[[ Exercise inputs, beginning ]]

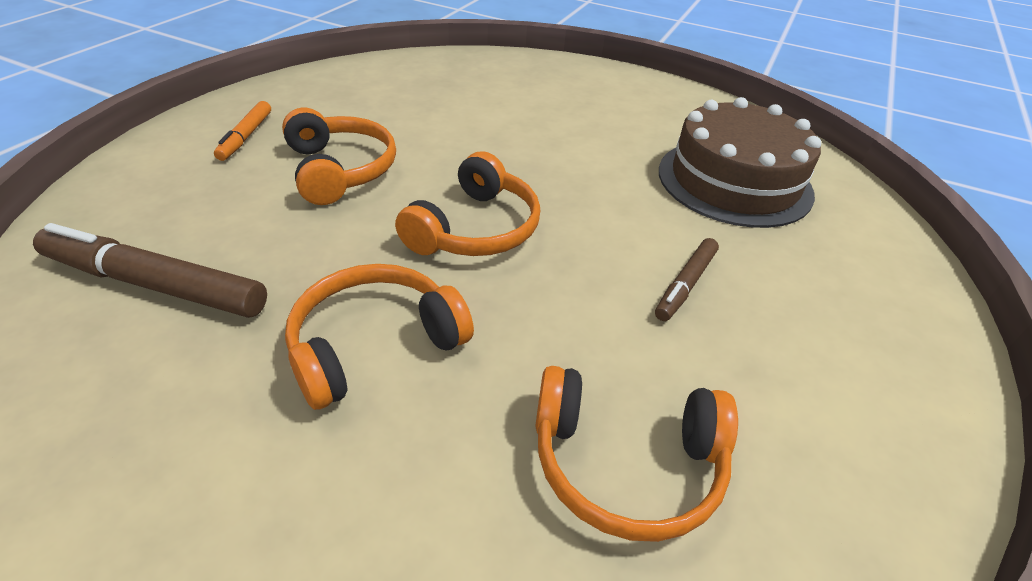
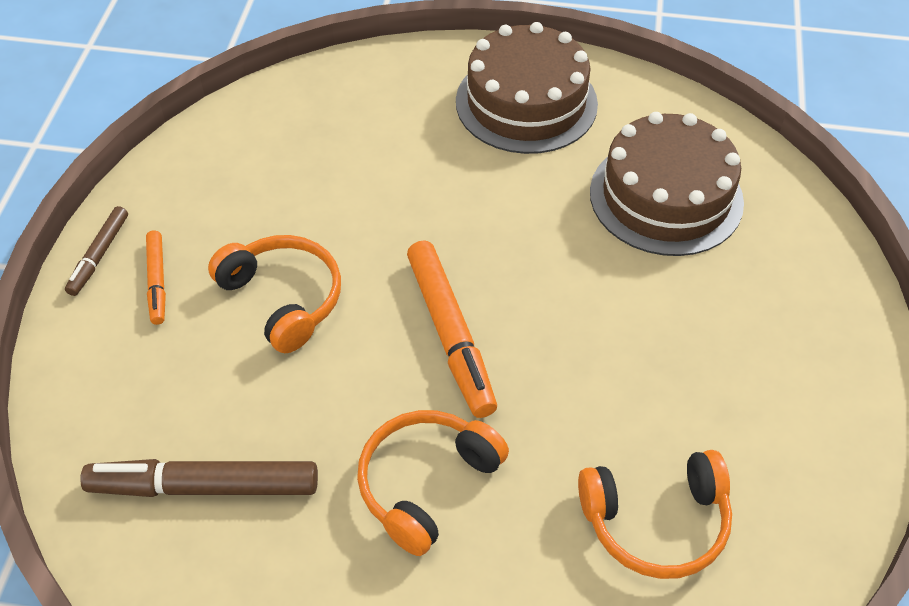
camera: 15 degrees left, 10 degrees up
(475, 229) = (450, 334): orange headphones -> orange marker
(626, 100) = (526, 102): none -> brown cake
(686, 285) = (654, 341): brown marker -> brown marker (99, 255)

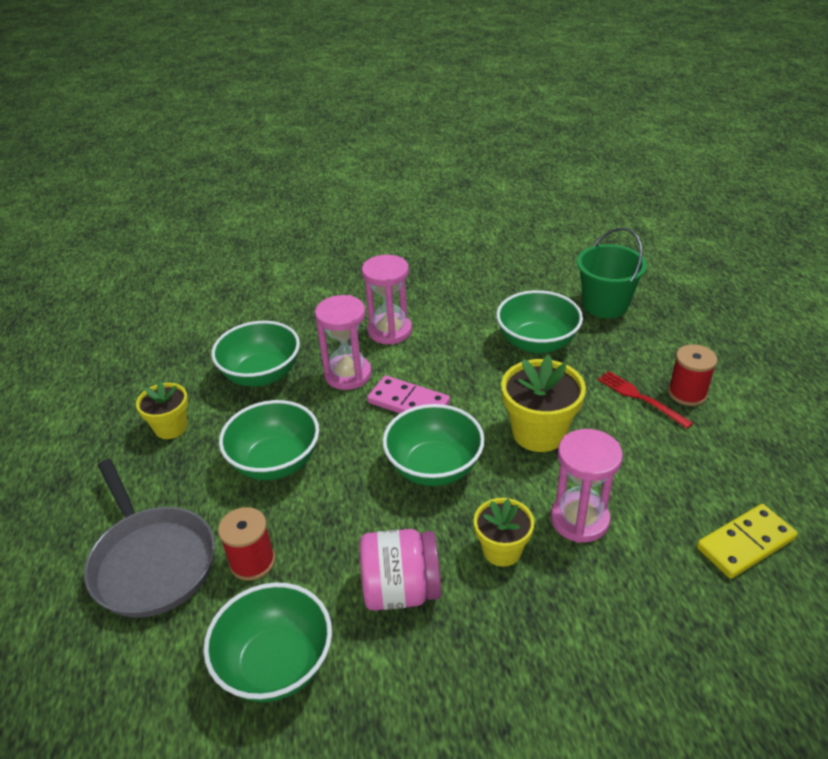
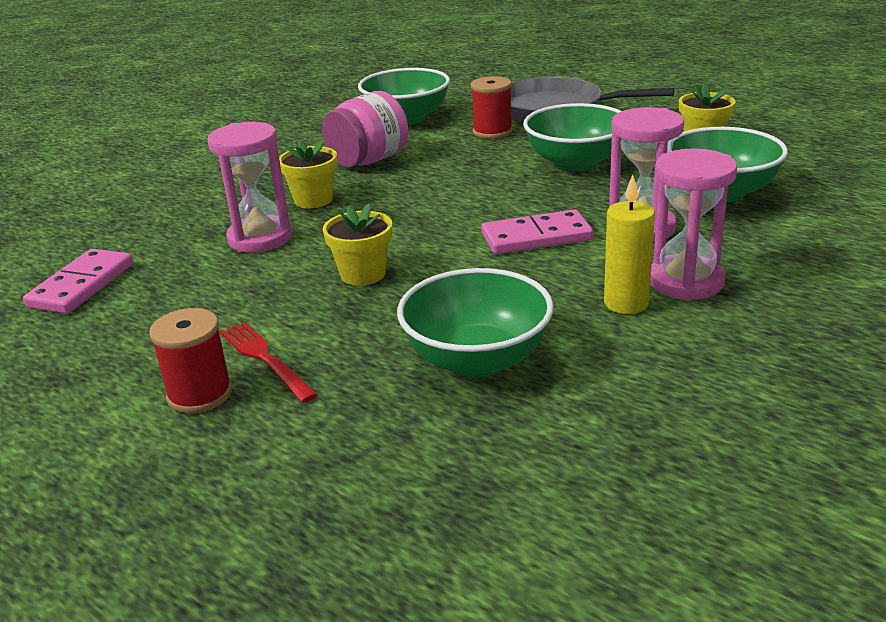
camera: 140 degrees right, 10 degrees down
(433, 335) = (626, 303): none -> yellow candle
(434, 467) = (435, 212): green bowl -> none
(539, 433) = (363, 274): yellow flower pot -> yellow flower pot, size x0.63
(605, 305) = (437, 479): green bucket -> none
(640, 398) = (265, 359): red fork -> red fork turned 135 degrees counterclockwise
(745, 543) = (82, 285): yellow domino -> pink domino

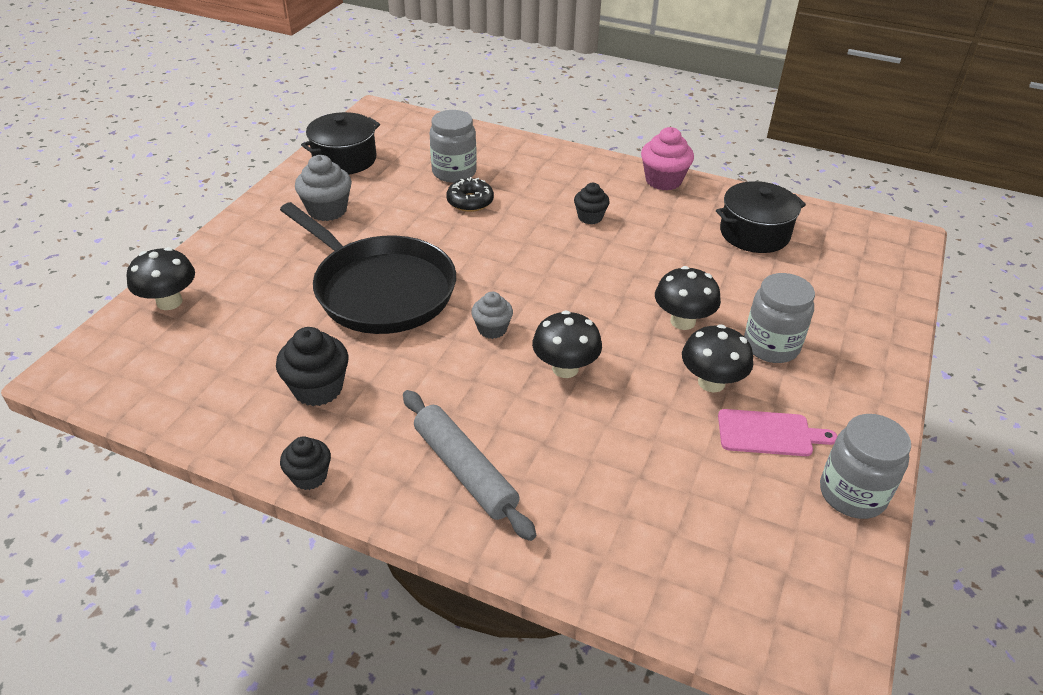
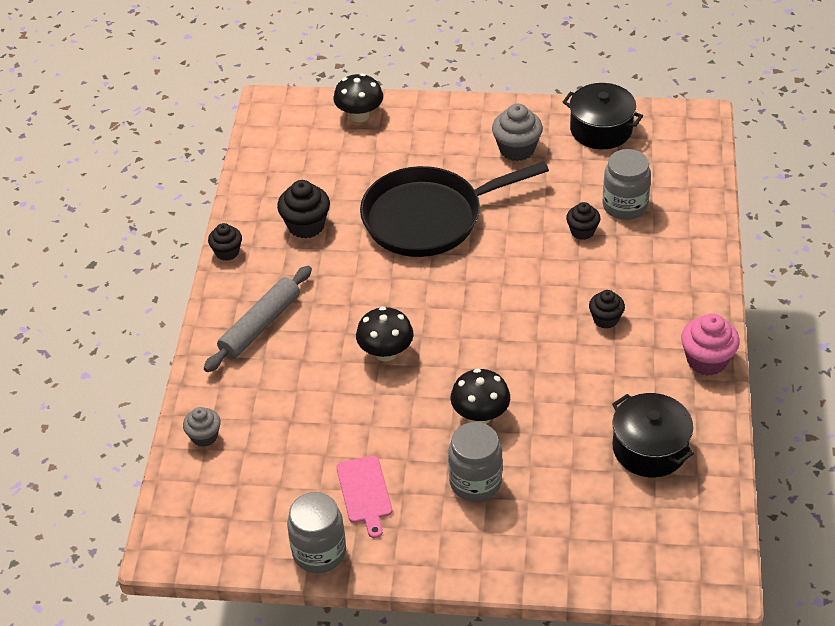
camera: 75 degrees right, 5 degrees up
(380, 289) = (429, 218): black pan -> black pan turned 45 degrees clockwise
(470, 202) = (582, 231): black donut -> black cupcake
(492, 329) = (412, 297): grey cupcake -> grey cupcake (204, 436)
(711, 382) = (409, 447): black mushroom -> none

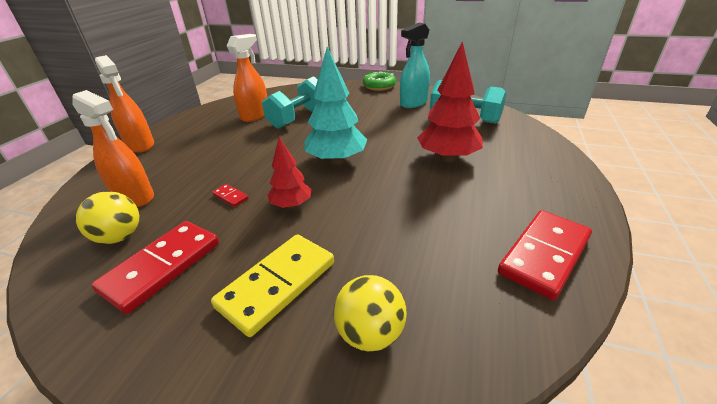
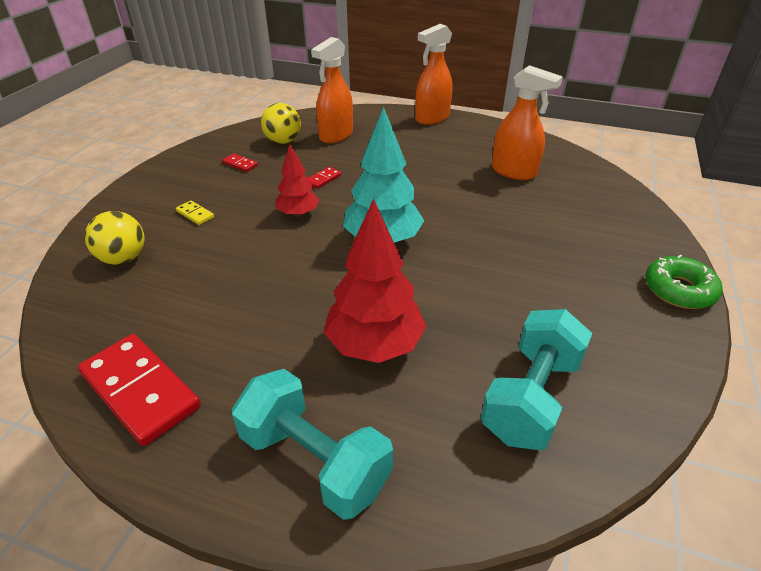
camera: 90 degrees right, 5 degrees up
(162, 267) = (240, 164): red domino -> red domino, size x0.43
(277, 284) = (195, 214): yellow domino -> yellow domino, size x0.43
(298, 118) = (510, 205): turquoise dumbbell -> turquoise dumbbell (314, 460)
(413, 103) = (597, 331): turquoise spray bottle -> none

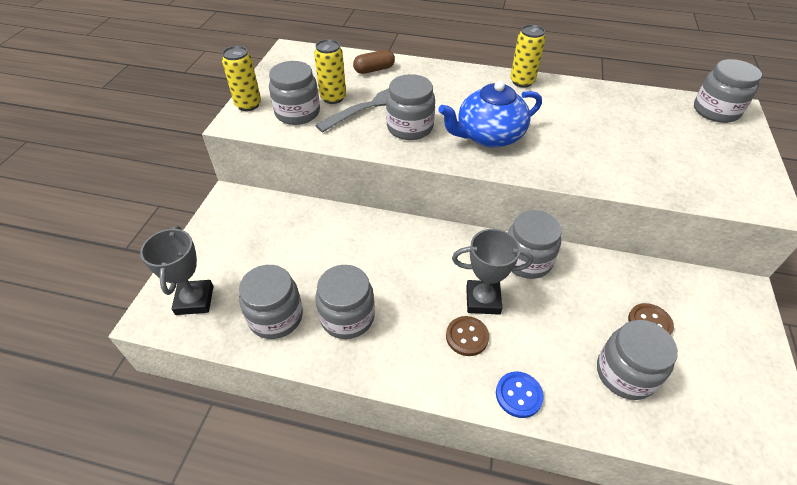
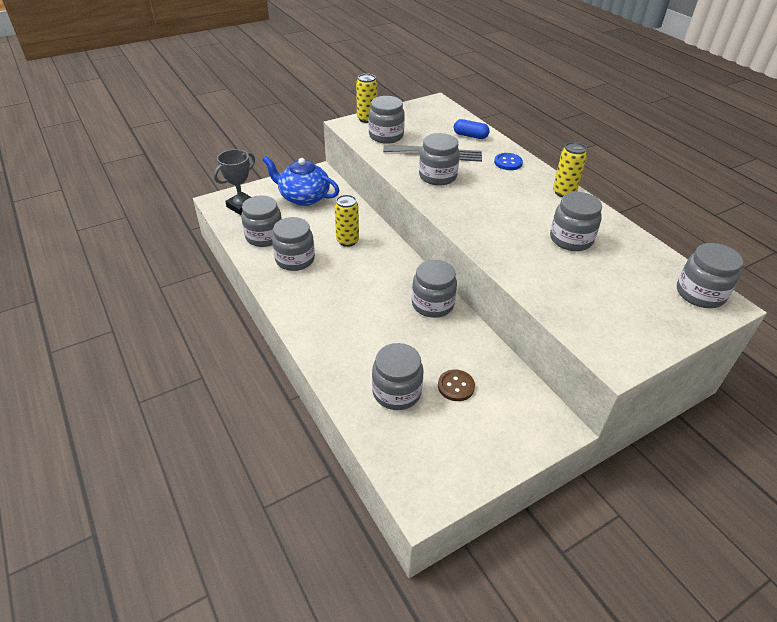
camera: 45 degrees right, 5 degrees down
(333, 98) = (419, 138): yellow can -> yellow can (347, 241)
(374, 69) = (470, 136): brown capsule -> blue capsule
(467, 337) = (338, 310): brown button -> none
(483, 300) = (374, 302): grey trophy -> none
(488, 136) = (480, 207): blue teapot -> blue teapot (303, 197)
(518, 395) = (323, 352): blue button -> blue button (508, 163)
(590, 121) = (571, 239): none -> grey jar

[[ Exercise inputs, end ]]

[Work to be completed]
An exact copy is needed of every line from the one holding "camera: 75 degrees right, 5 degrees up" to the end of the entries above, both ends kept and each picture dropped.

[Final answer]
camera: 75 degrees right, 5 degrees up
(380, 289) = (429, 218): black pan -> black pan turned 45 degrees clockwise
(470, 202) = (582, 231): black donut -> black cupcake
(492, 329) = (412, 297): grey cupcake -> grey cupcake (204, 436)
(711, 382) = (409, 447): black mushroom -> none

camera: 90 degrees right, 5 degrees up
(162, 267) = (240, 164): red domino -> red domino, size x0.43
(277, 284) = (195, 214): yellow domino -> yellow domino, size x0.43
(298, 118) = (510, 205): turquoise dumbbell -> turquoise dumbbell (314, 460)
(413, 103) = (597, 331): turquoise spray bottle -> none

camera: 45 degrees right, 5 degrees down
(333, 98) = (419, 138): yellow can -> yellow can (347, 241)
(374, 69) = (470, 136): brown capsule -> blue capsule
(467, 337) = (338, 310): brown button -> none
(483, 300) = (374, 302): grey trophy -> none
(488, 136) = (480, 207): blue teapot -> blue teapot (303, 197)
(518, 395) = (323, 352): blue button -> blue button (508, 163)
(590, 121) = (571, 239): none -> grey jar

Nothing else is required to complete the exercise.